Your task >>
Reproduce the section of the listing that begins at the line containing "camera: 10 degrees left, 5 degrees up" and finishes at the line containing "resize: notebook in". Include both end lines and nothing beyond them.

+ + +

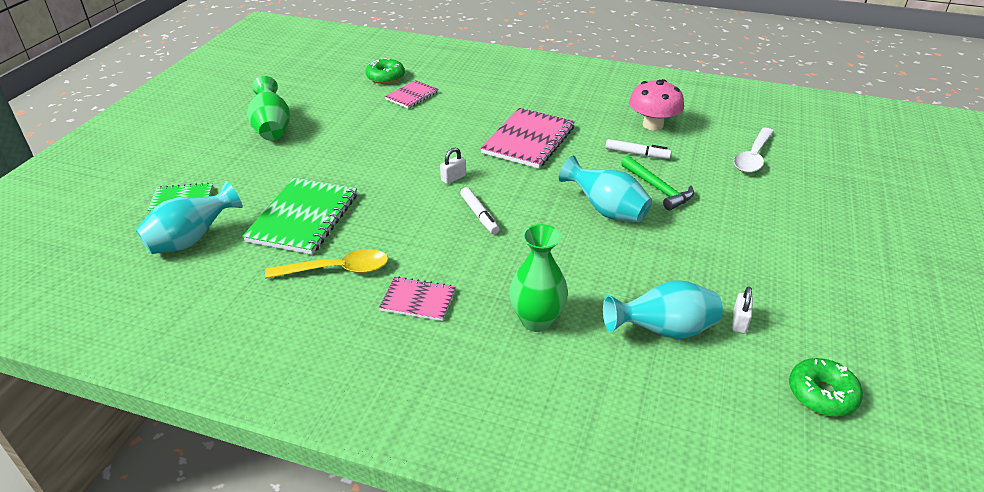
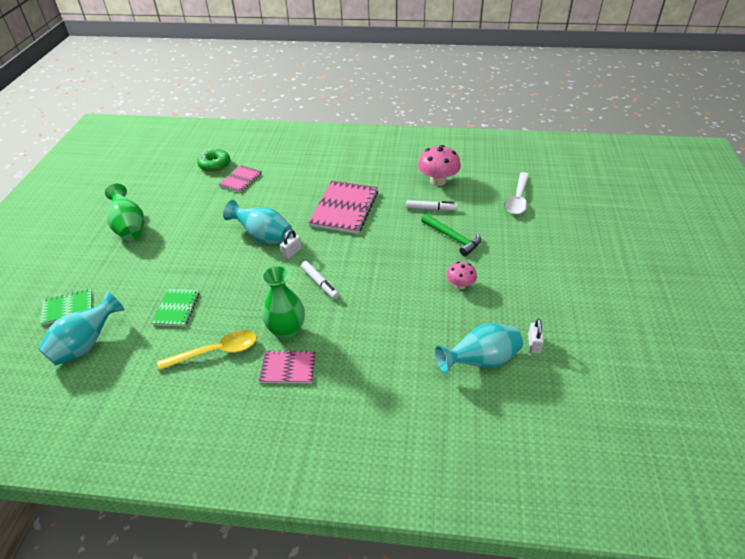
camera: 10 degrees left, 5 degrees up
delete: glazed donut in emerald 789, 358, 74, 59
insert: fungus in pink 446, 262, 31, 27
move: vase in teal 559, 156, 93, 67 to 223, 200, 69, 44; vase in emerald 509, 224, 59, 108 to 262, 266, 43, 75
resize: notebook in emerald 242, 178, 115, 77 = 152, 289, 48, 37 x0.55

+ + +

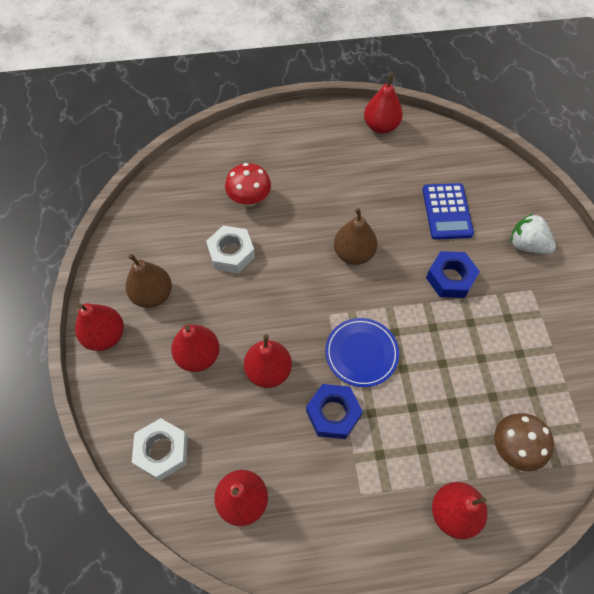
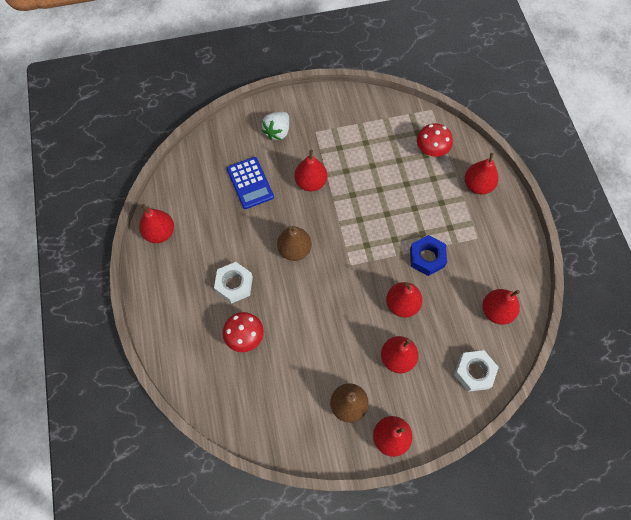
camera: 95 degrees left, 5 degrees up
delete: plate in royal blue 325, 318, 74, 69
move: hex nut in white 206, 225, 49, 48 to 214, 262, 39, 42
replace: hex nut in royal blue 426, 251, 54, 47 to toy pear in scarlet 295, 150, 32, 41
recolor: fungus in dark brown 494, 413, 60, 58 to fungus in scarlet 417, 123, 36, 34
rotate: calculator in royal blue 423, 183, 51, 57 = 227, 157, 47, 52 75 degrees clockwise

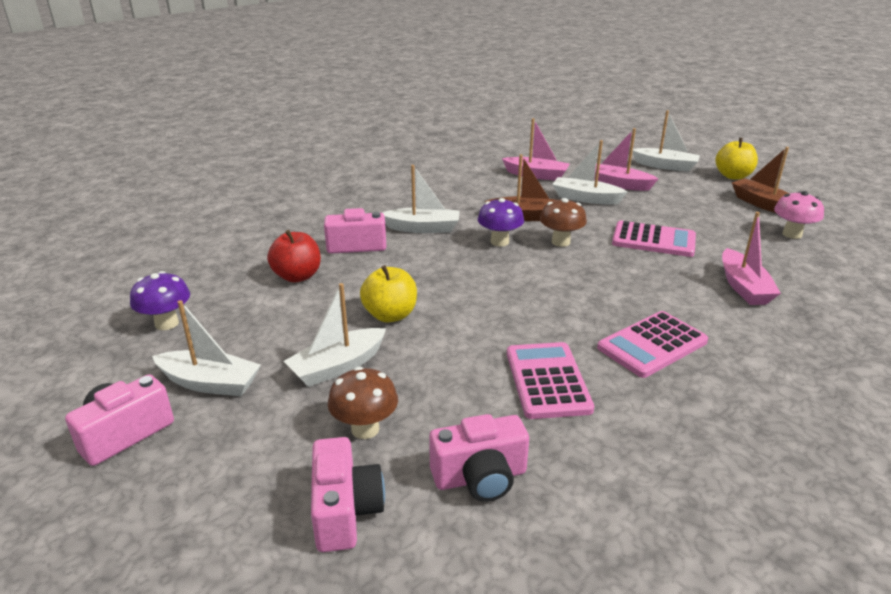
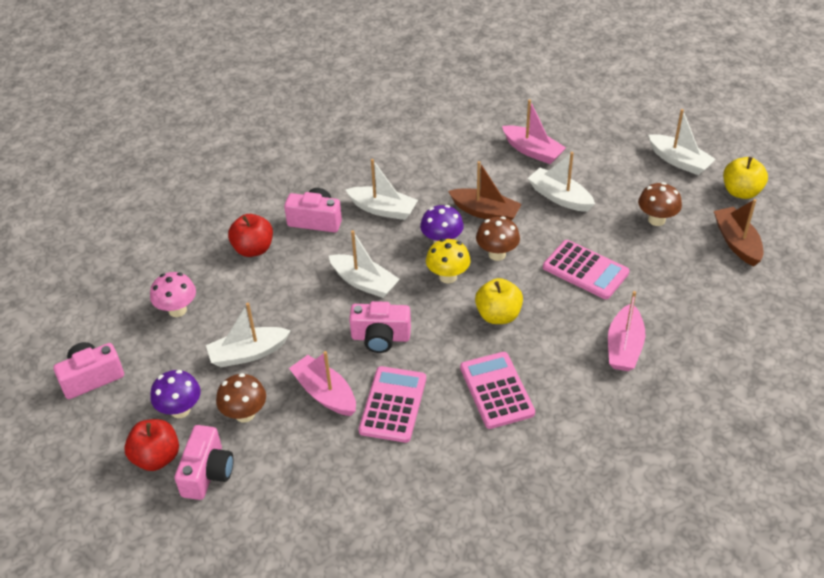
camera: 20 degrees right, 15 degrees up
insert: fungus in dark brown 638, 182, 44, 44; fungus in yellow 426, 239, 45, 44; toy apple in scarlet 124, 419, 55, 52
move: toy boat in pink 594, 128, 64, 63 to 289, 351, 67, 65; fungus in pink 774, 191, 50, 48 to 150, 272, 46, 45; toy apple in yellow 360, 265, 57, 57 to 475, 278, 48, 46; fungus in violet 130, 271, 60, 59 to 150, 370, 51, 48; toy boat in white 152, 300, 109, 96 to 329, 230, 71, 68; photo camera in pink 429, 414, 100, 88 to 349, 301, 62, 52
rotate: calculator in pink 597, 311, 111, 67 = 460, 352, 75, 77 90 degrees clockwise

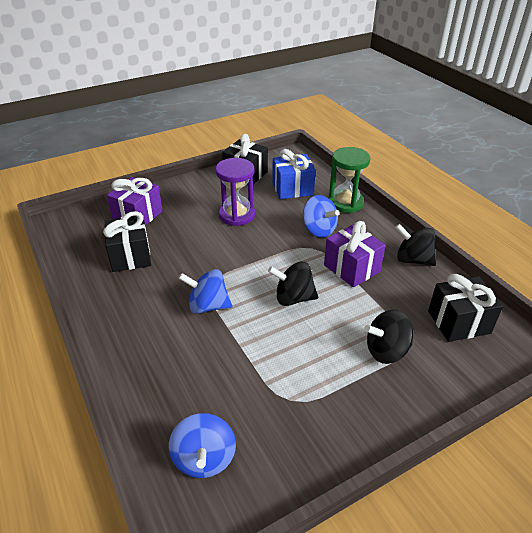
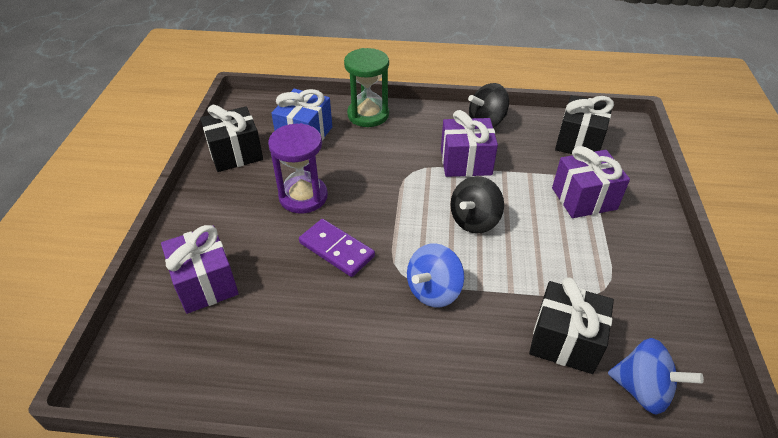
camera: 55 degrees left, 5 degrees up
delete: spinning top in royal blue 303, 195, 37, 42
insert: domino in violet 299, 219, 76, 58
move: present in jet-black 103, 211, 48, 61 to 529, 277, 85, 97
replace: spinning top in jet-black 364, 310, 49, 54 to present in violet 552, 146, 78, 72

+ + +

Solution >>
camera: 10 degrees left, 5 degrees up
delete: glazed donut in emerald 789, 358, 74, 59
insert: fungus in pink 446, 262, 31, 27
move: vase in teal 559, 156, 93, 67 to 223, 200, 69, 44; vase in emerald 509, 224, 59, 108 to 262, 266, 43, 75
resize: notebook in emerald 242, 178, 115, 77 = 152, 289, 48, 37 x0.55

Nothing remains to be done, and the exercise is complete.